(Beginning of Input data)

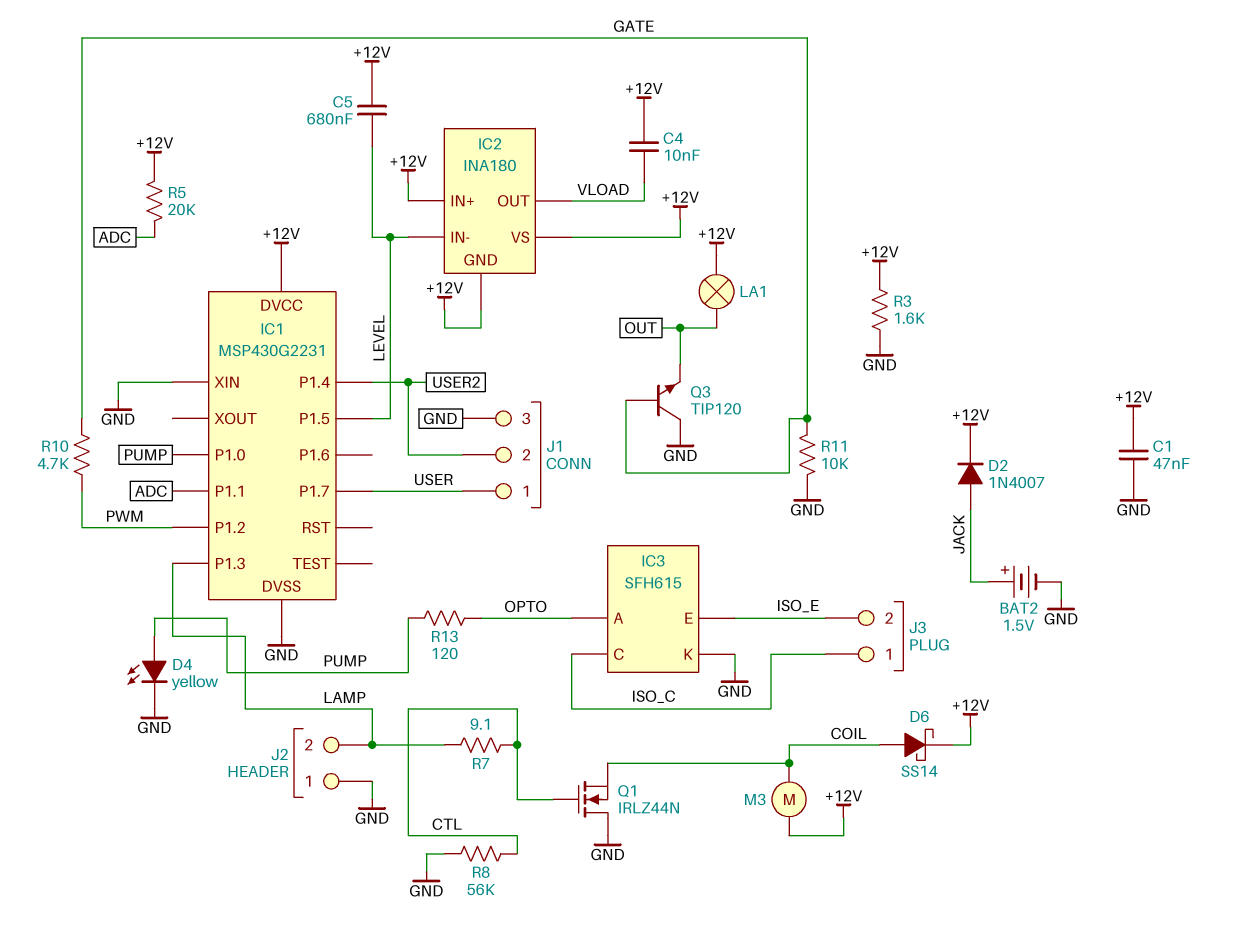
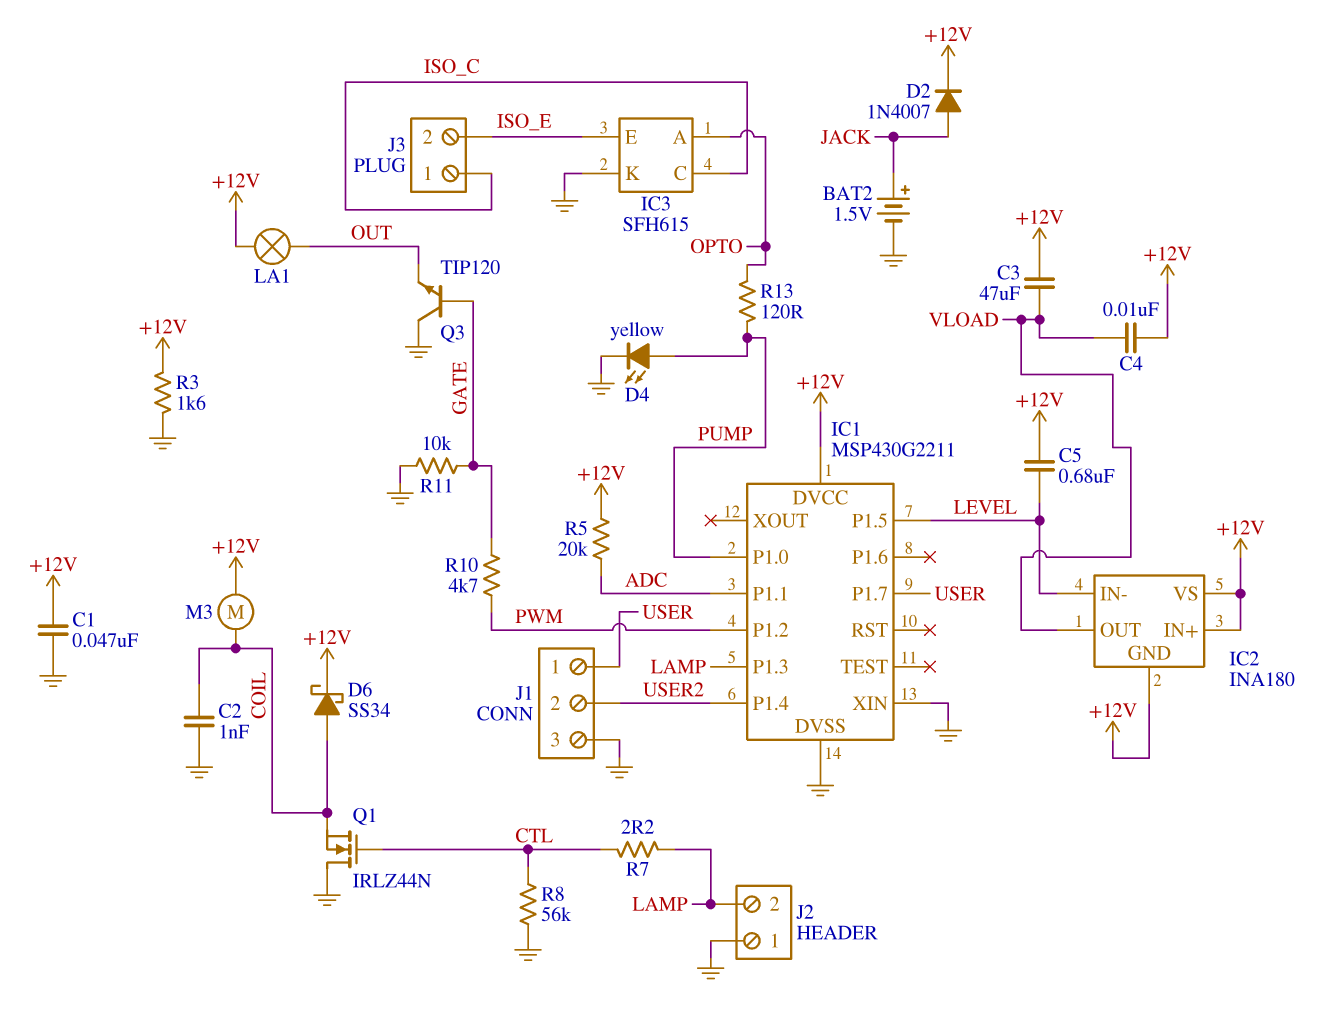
C2: none -> 1nF (COIL, GND)
C3: none -> 47uF (+12V, VLOAD)
D6: schottky SS14 (A COIL, K +12V) -> schottky SS34 (A COIL, K +12V)
IC1: MSP430G2231 -> MSP430G2211
R7: 9.1 (CTL, LAMP) -> 2.2 (CTL, LAMP)

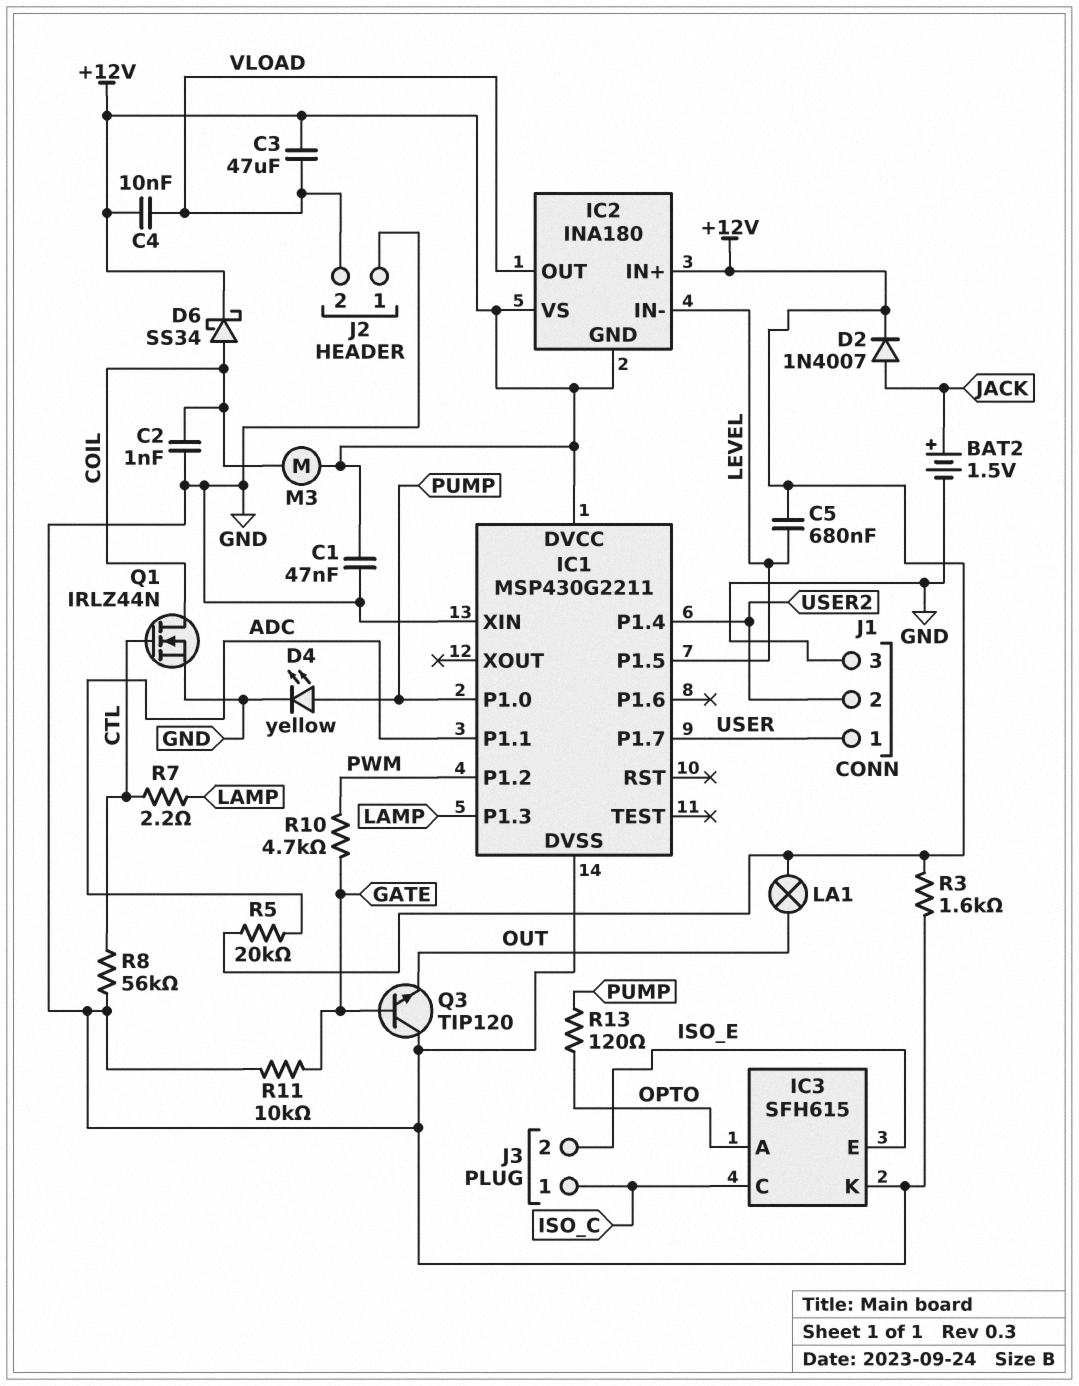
J2 pin 2: LAMP -> VLOAD
Q1: NMOS IRLZ44N (G CTL, D GND, S COIL) -> NMOS IRLZ44N (G CTL, D COIL, S GND)

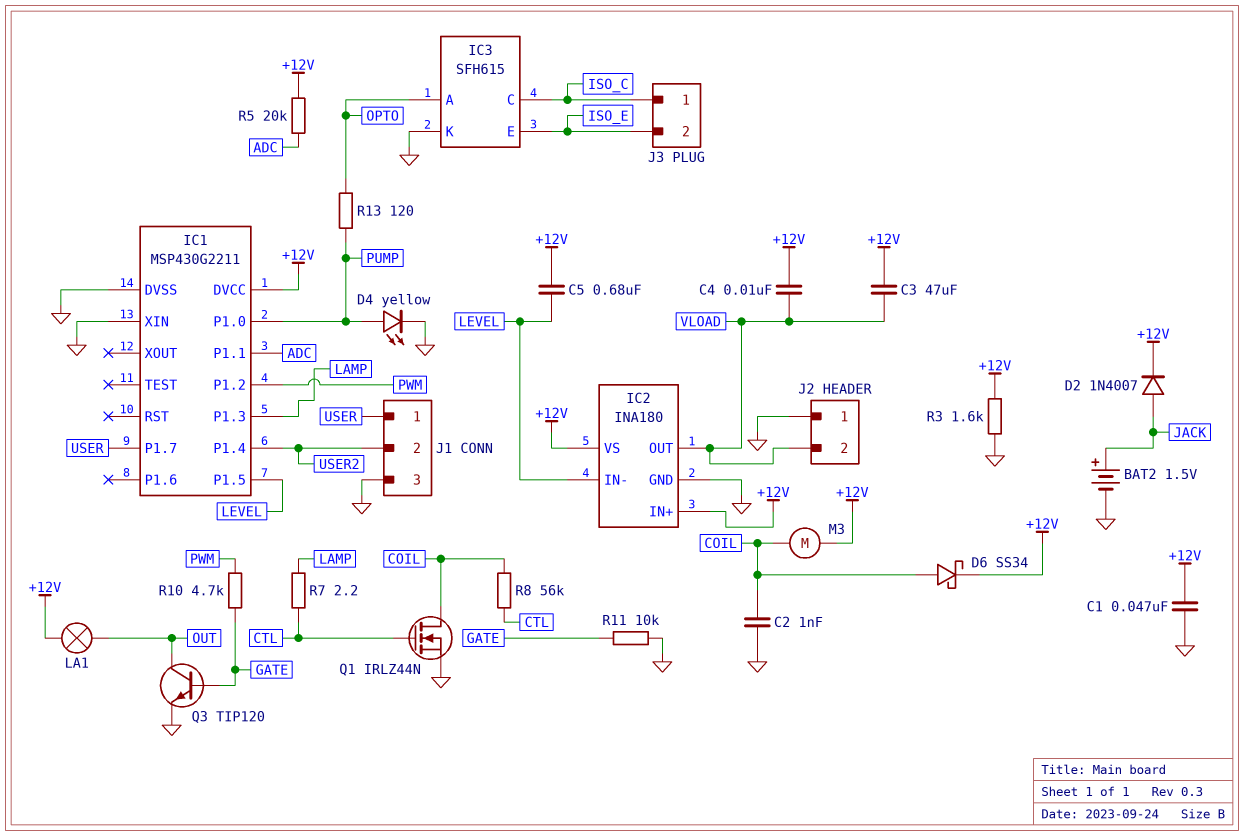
IC2 pin GND: +12V -> GND
Q3: NPN TIP120 (B GATE, C GND, E OUT) -> NPN TIP120 (B GATE, C OUT, E GND)
R8: 56k (CTL, GND) -> 56k (COIL, CTL)

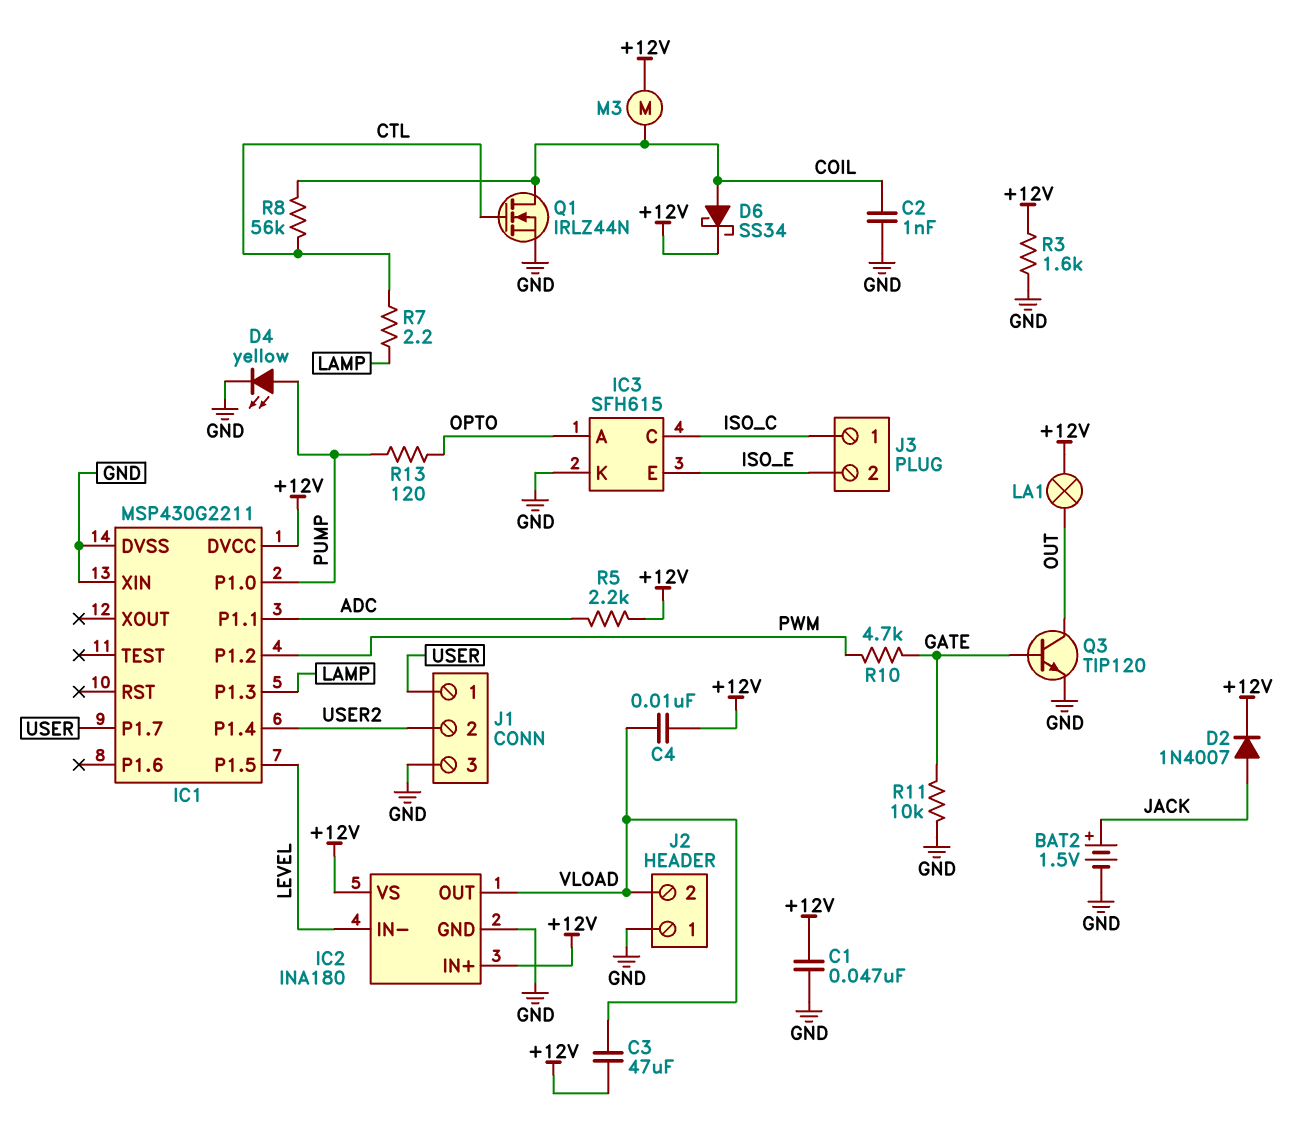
C5: 680nF (+12V, LEVEL) -> none
R5: 20k (+12V, ADC) -> 2.2k (+12V, ADC)

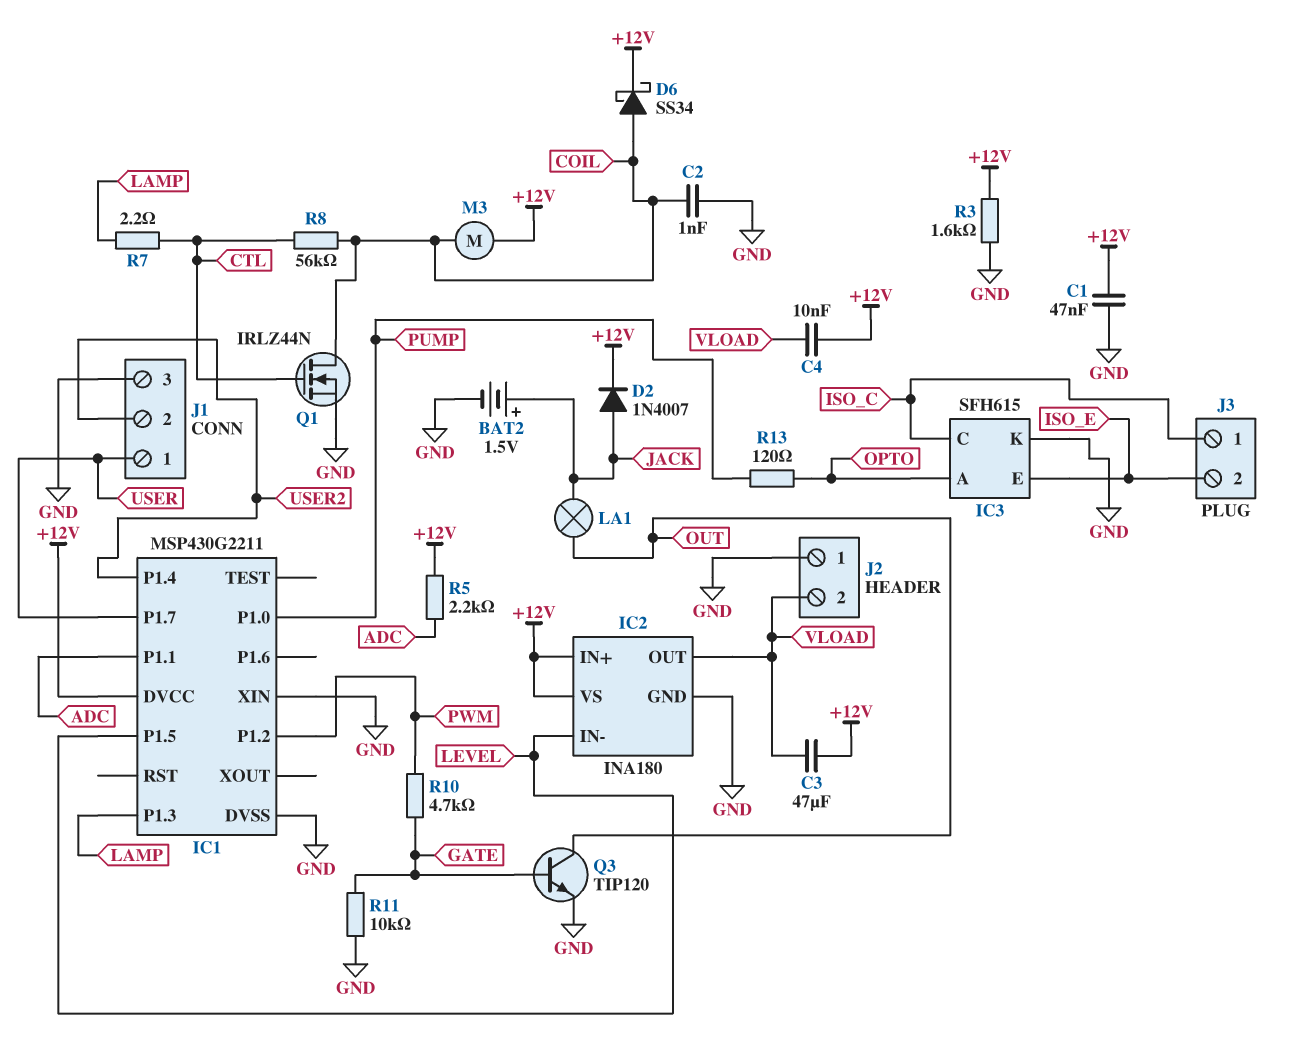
D4: LED yellow (A PUMP, K GND) -> none
LA1: lamp (+12V, OUT) -> lamp (JACK, OUT)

(End of Input data)

Please copy the records above word for word, omitting every picture.

# [Result for this exercise]
C2: none -> 1nF (COIL, GND)
C3: none -> 47uF (+12V, VLOAD)
D6: schottky SS14 (A COIL, K +12V) -> schottky SS34 (A COIL, K +12V)
IC1: MSP430G2231 -> MSP430G2211
R7: 9.1 (CTL, LAMP) -> 2.2 (CTL, LAMP)

J2 pin 2: LAMP -> VLOAD
Q1: NMOS IRLZ44N (G CTL, D GND, S COIL) -> NMOS IRLZ44N (G CTL, D COIL, S GND)

IC2 pin GND: +12V -> GND
Q3: NPN TIP120 (B GATE, C GND, E OUT) -> NPN TIP120 (B GATE, C OUT, E GND)
R8: 56k (CTL, GND) -> 56k (COIL, CTL)

C5: 680nF (+12V, LEVEL) -> none
R5: 20k (+12V, ADC) -> 2.2k (+12V, ADC)

D4: LED yellow (A PUMP, K GND) -> none
LA1: lamp (+12V, OUT) -> lamp (JACK, OUT)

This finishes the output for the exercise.